Exercise requirements
Only lines holding "none" are wanted; copy each of them from the records below.

:: Material supplied ::

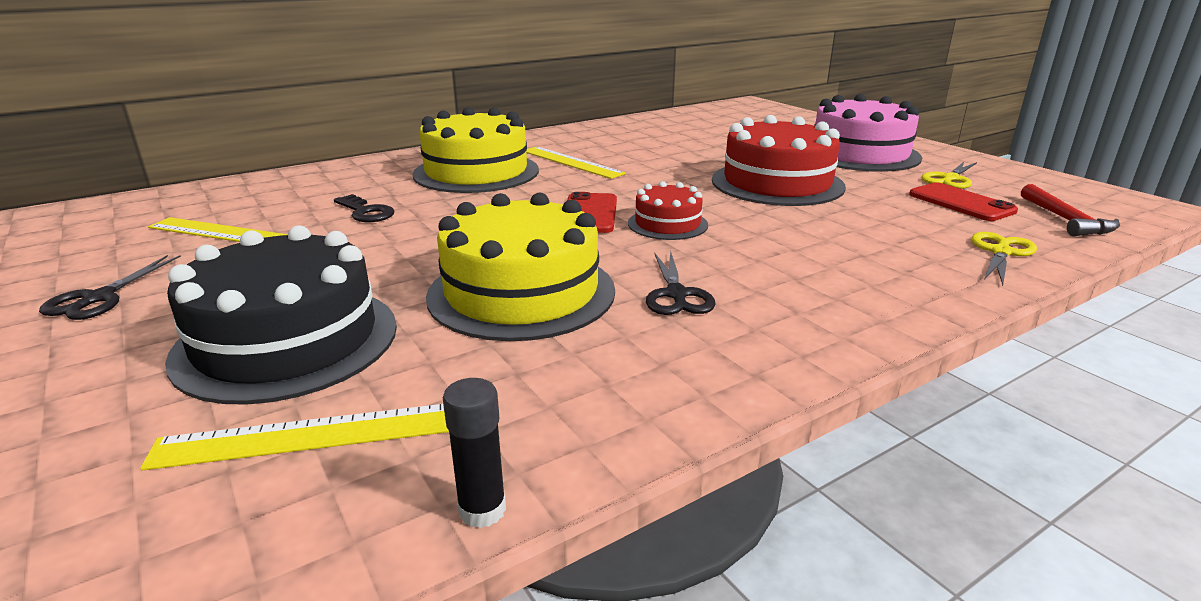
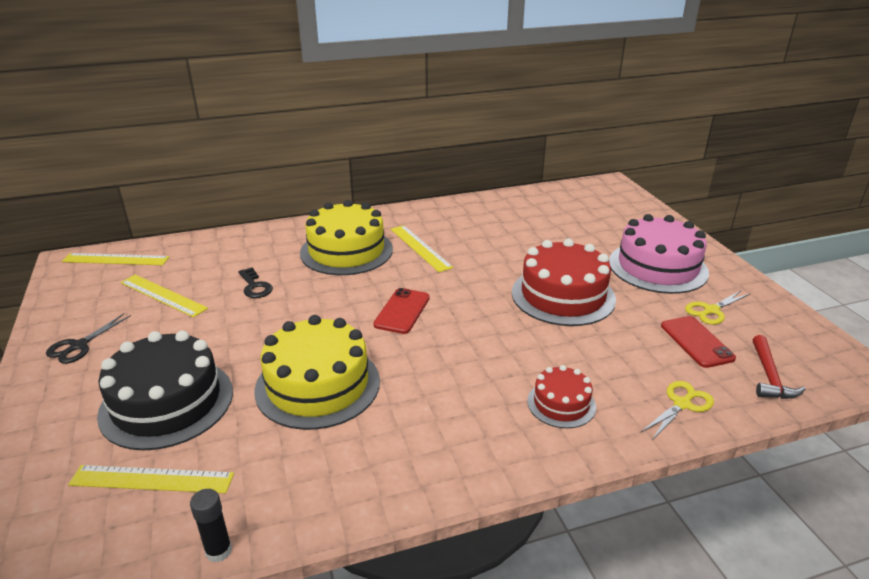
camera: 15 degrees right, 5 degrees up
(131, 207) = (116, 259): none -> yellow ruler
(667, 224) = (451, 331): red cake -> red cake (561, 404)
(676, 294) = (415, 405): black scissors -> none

:::
:: Material supplied ::

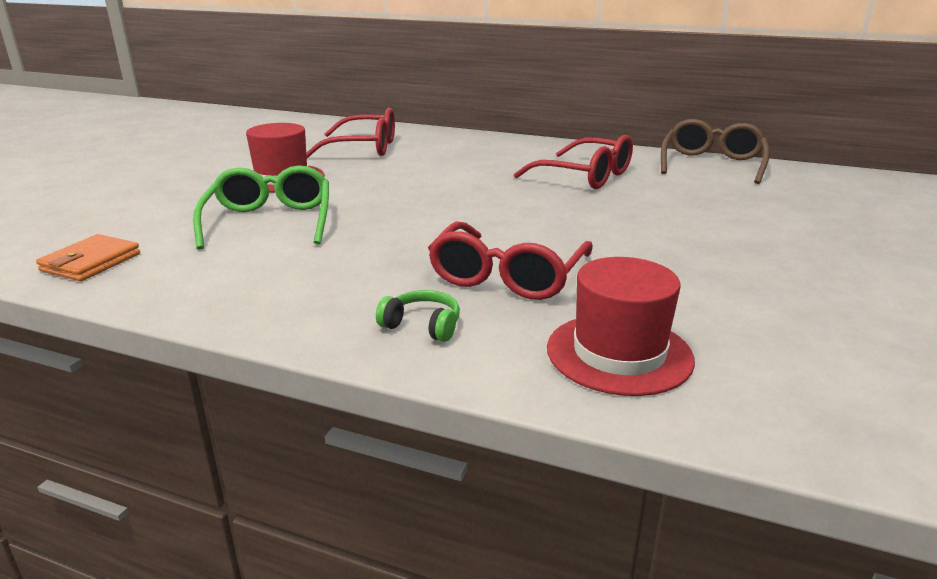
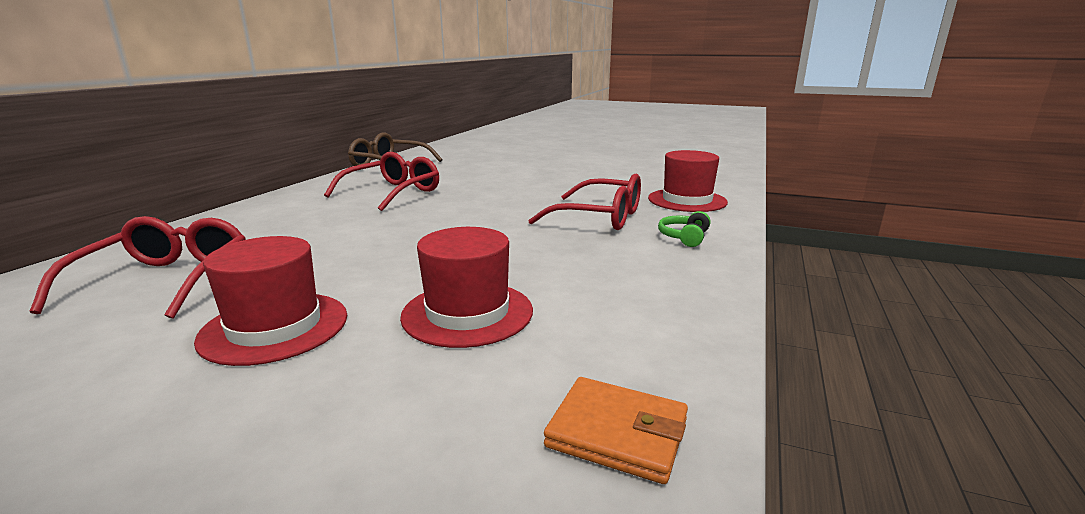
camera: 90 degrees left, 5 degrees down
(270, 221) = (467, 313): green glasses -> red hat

:::

Response to the exercise
(131, 207) = (116, 259): none -> yellow ruler
(676, 294) = (415, 405): black scissors -> none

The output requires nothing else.